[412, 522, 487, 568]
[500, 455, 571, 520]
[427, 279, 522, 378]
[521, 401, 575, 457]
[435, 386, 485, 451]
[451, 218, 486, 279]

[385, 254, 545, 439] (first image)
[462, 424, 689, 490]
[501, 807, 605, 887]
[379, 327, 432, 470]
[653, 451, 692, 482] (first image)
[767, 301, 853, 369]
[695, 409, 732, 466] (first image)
──────────────────────────────
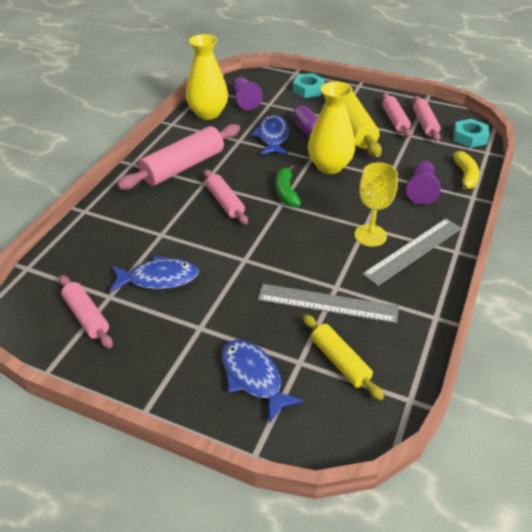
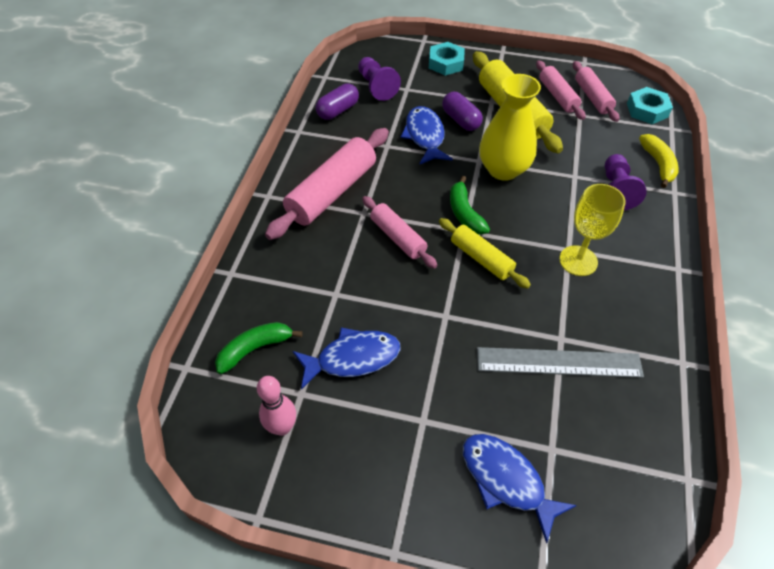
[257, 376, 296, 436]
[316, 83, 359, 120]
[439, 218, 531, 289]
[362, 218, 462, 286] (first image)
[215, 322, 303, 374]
──────────────────────────────
WORK TO BE COMPLETED >>
Every line from the line containing "[412, 522, 487, 568]" through the line containing "[435, 386, 485, 451]" in the records above must be retyped exactly. Leave out the rest.

SOLUTION TO THE PROBLEM >>
[412, 522, 487, 568]
[500, 455, 571, 520]
[427, 279, 522, 378]
[521, 401, 575, 457]
[435, 386, 485, 451]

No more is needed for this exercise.